Start of ENTRIES SUPPLIED

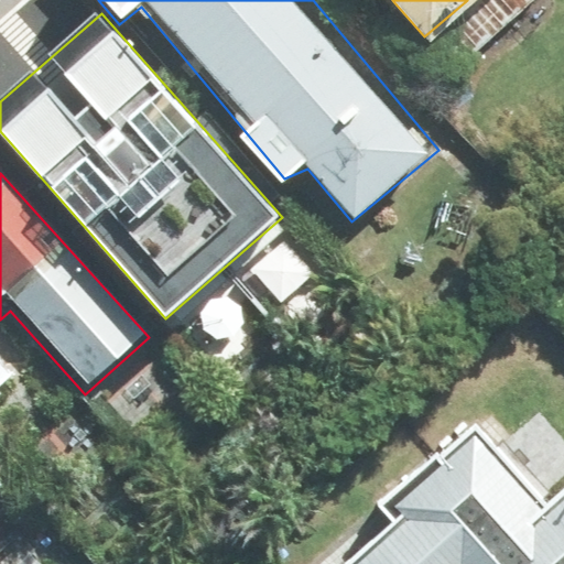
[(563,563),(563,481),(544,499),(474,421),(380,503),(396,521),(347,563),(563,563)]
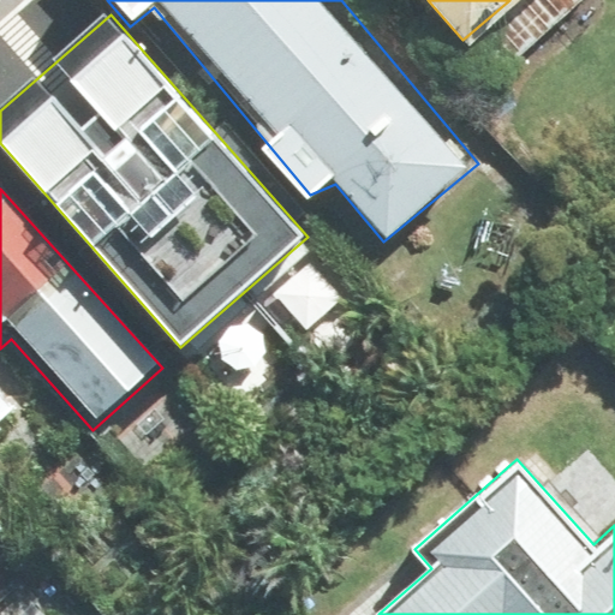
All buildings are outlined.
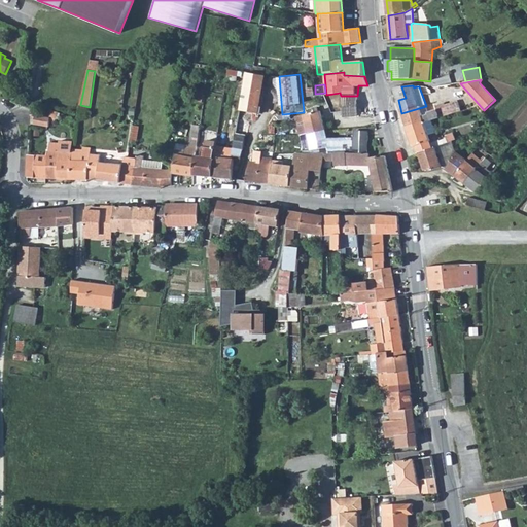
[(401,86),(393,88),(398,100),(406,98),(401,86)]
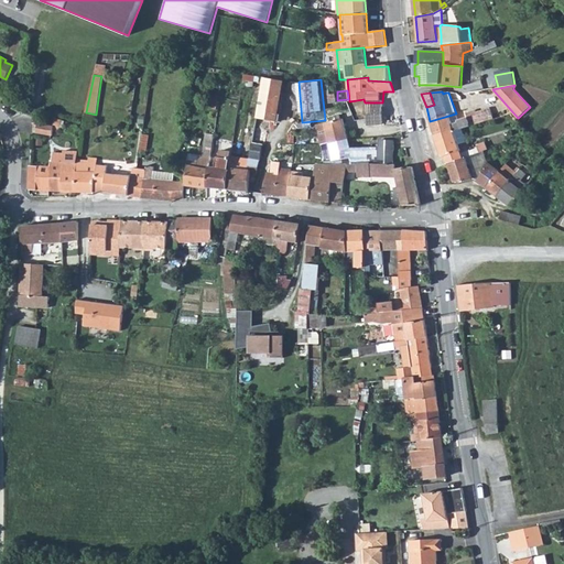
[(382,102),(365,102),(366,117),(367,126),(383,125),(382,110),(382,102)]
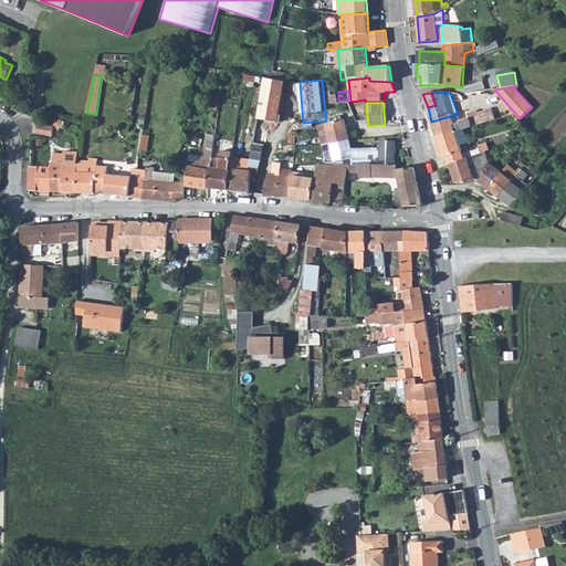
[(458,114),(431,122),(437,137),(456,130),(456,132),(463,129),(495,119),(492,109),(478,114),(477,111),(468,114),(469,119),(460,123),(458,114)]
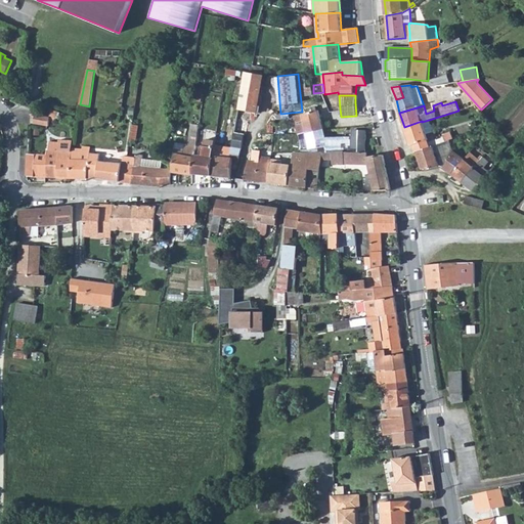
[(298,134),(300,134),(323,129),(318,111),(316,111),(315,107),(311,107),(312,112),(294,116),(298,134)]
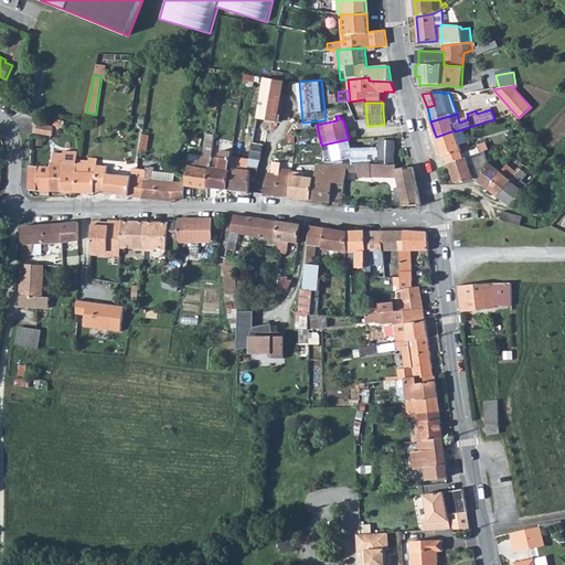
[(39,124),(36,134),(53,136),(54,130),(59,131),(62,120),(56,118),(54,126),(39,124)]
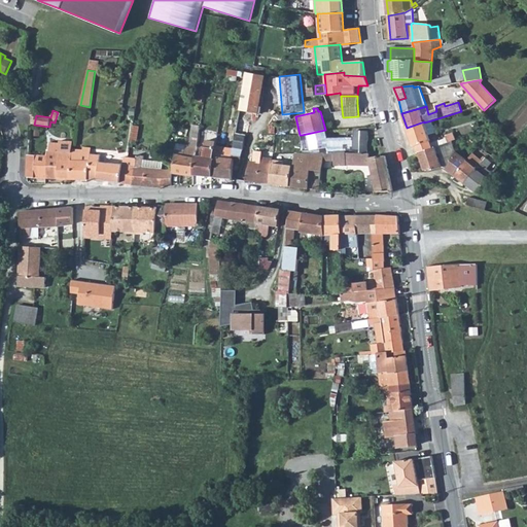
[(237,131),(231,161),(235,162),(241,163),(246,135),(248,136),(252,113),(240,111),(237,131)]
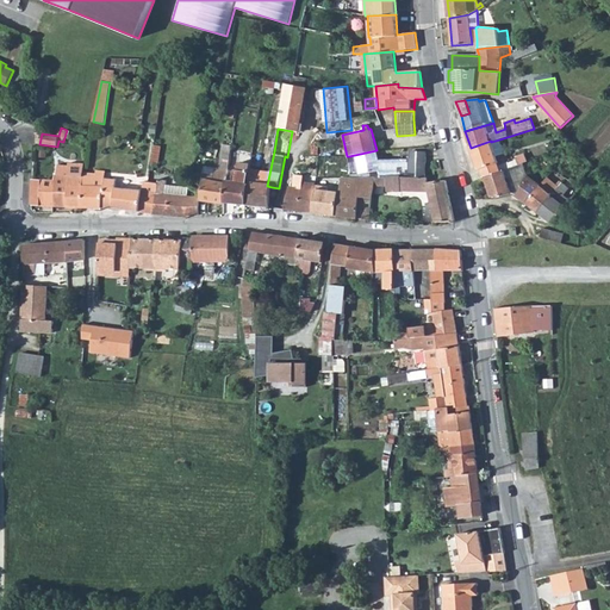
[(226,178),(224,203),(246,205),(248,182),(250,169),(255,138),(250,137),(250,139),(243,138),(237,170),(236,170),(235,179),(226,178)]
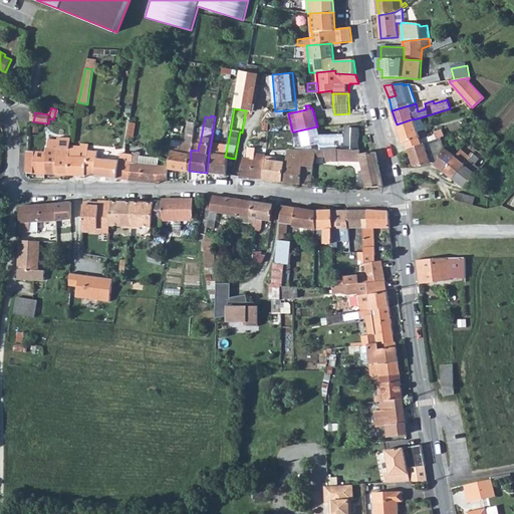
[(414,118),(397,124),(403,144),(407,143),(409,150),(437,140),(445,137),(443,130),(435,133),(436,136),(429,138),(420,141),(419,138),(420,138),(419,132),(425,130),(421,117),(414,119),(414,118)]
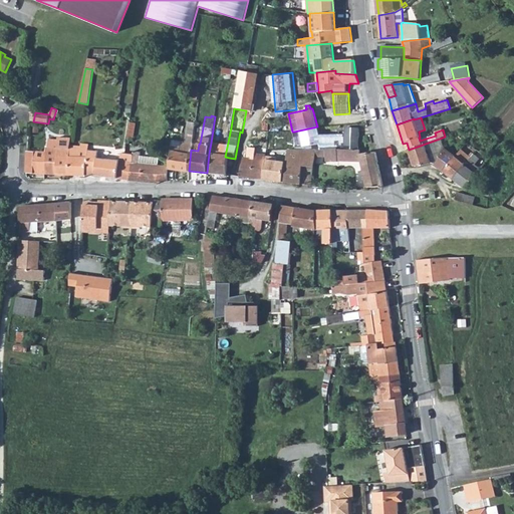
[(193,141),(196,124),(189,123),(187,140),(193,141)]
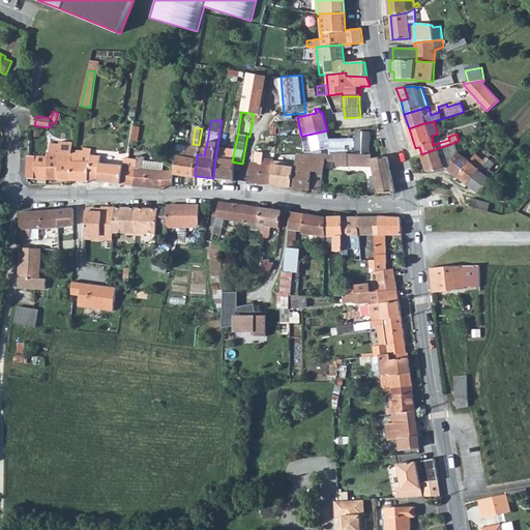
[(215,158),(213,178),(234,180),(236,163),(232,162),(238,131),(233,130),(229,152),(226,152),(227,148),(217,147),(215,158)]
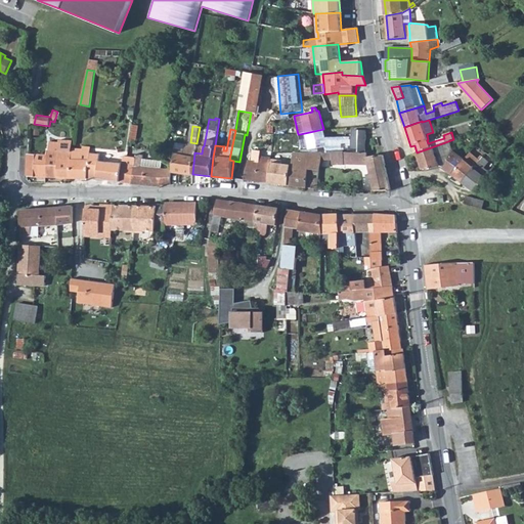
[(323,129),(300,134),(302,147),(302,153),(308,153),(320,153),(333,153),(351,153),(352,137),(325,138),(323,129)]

End of ENTRIES SUPPLIED

◆ **EXERCISE**
Your task is to repeat exactly the lines from the beginning of the data to the line that contains "[(193,141),(196,124),(189,123),(187,140),(193,141)]", both ends included, leaving out pictures.

◆ **OUTPUT FOR THIS EXERCISE**
[(563,563),(563,481),(544,499),(474,421),(380,503),(396,521),(347,563),(563,563)]
All buildings are outlined.
[(401,86),(393,88),(398,100),(406,98),(401,86)]
[(382,102),(365,102),(366,117),(367,126),(383,125),(382,110),(382,102)]
[(458,114),(431,122),(437,137),(456,130),(456,132),(463,129),(495,119),(492,109),(478,114),(477,111),(468,114),(469,119),(460,123),(458,114)]
[(298,134),(300,134),(323,129),(318,111),(316,111),(315,107),(311,107),(312,112),(294,116),(298,134)]
[(39,124),(36,134),(53,136),(54,130),(59,131),(62,120),(56,118),(54,126),(39,124)]
[(237,131),(231,161),(235,162),(241,163),(246,135),(248,136),(252,113),(240,111),(237,131)]
[(226,178),(224,203),(246,205),(248,182),(250,169),(255,138),(250,137),(250,139),(243,138),(237,170),(236,170),(235,179),(226,178)]
[(414,118),(397,124),(403,144),(407,143),(409,150),(437,140),(445,137),(443,130),(435,133),(436,136),(429,138),(420,141),(419,138),(420,138),(419,132),(425,130),(421,117),(414,119),(414,118)]
[(193,141),(196,124),(189,123),(187,140),(193,141)]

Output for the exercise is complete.